> **EXERCISE**
Write the data below out exactly as it stands. Do not include the pictures.
:: SUPPLIED RECORDS
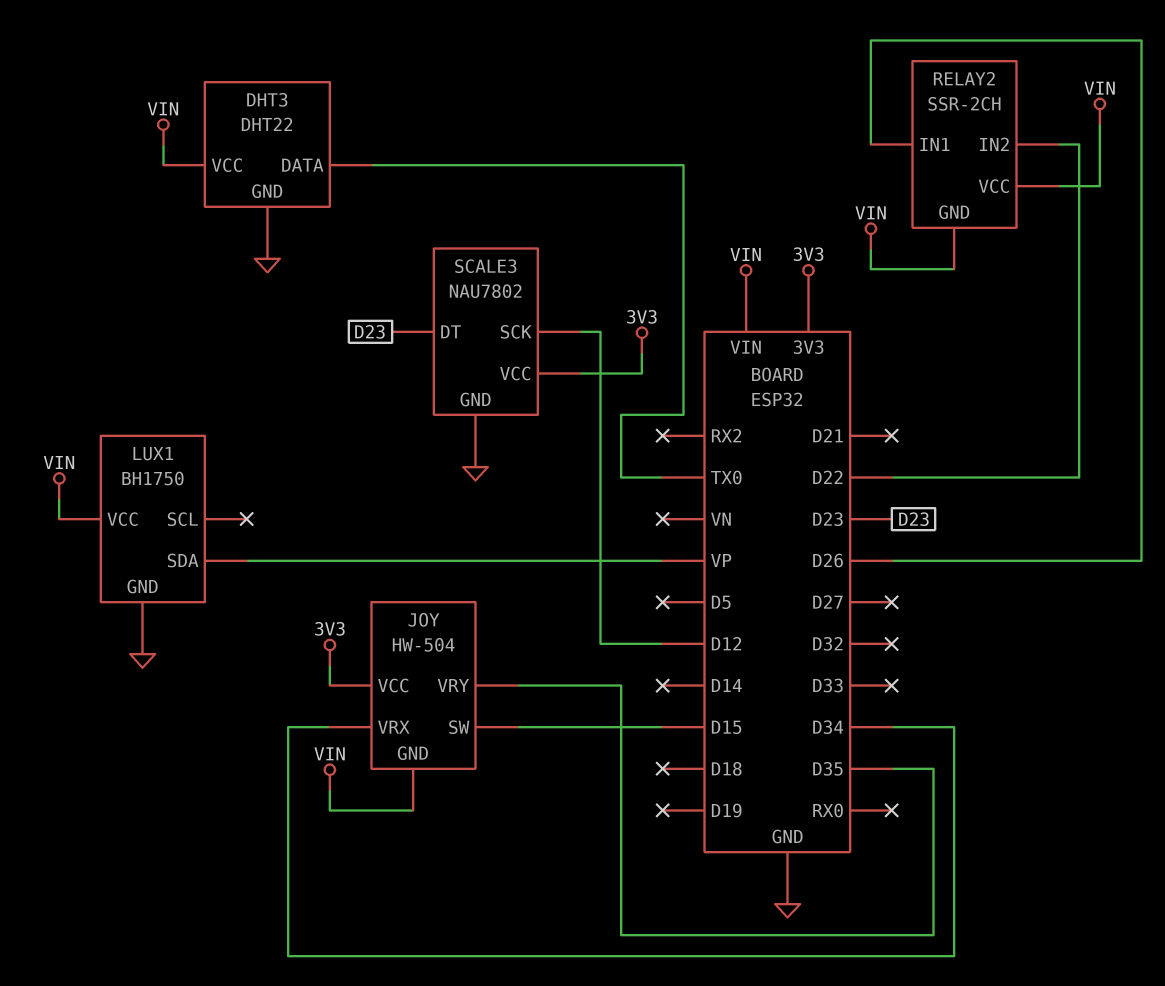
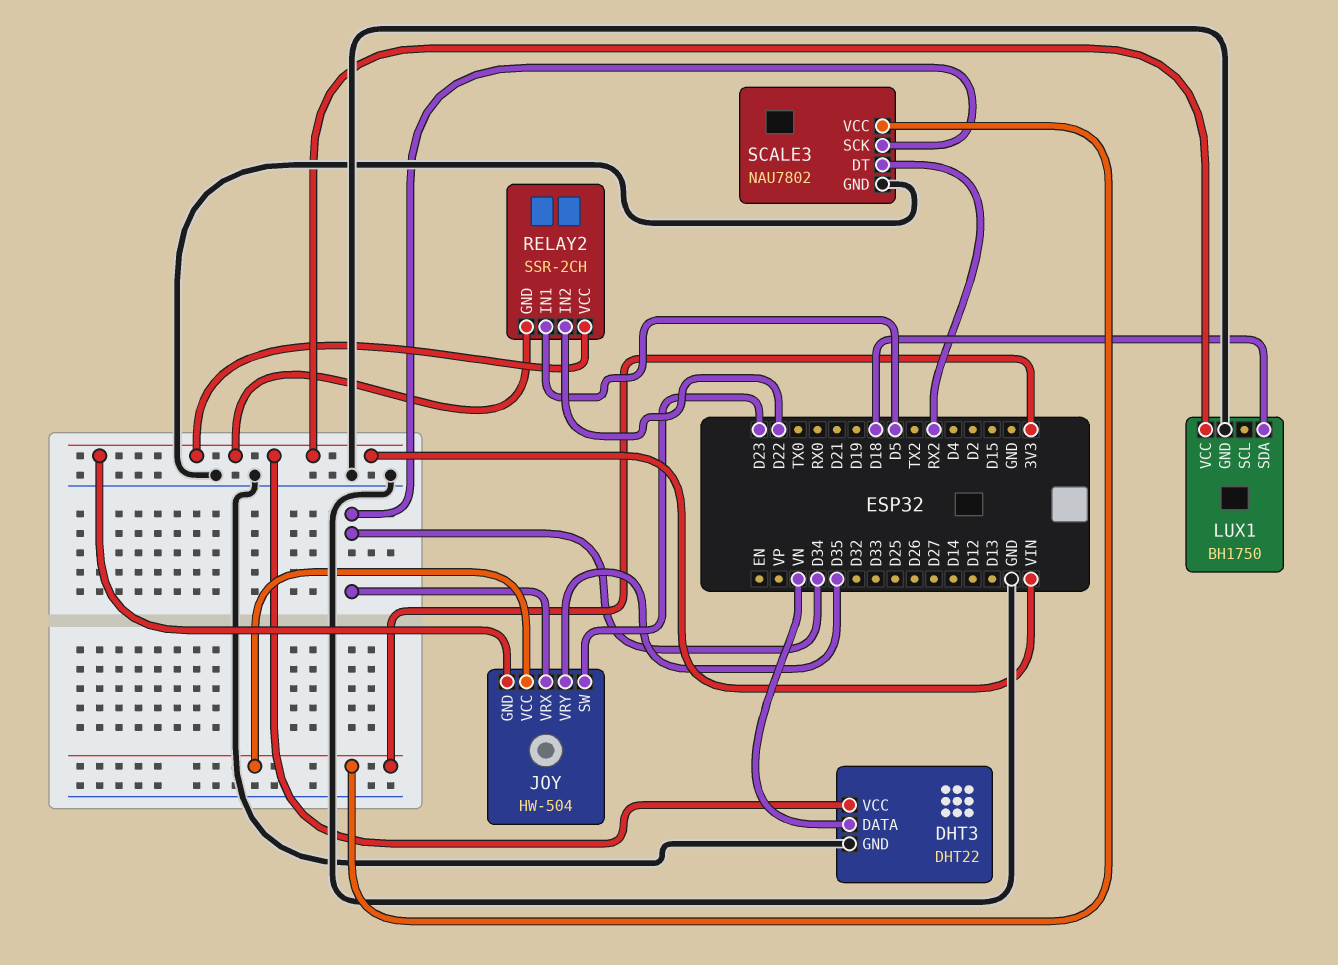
DHT3 pin DATA: TX0 -> VN
JOY pin SW: D15 -> D23
LUX1 pin SDA: VP -> D18
RELAY2 pin IN1: D26 -> D5
SCALE3 pin DT: D23 -> RX2
SCALE3 pin SCK: D12 -> D34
::::
> **WRITTEN ANSWER**
DHT3 pin DATA: TX0 -> VN
JOY pin SW: D15 -> D23
LUX1 pin SDA: VP -> D18
RELAY2 pin IN1: D26 -> D5
SCALE3 pin DT: D23 -> RX2
SCALE3 pin SCK: D12 -> D34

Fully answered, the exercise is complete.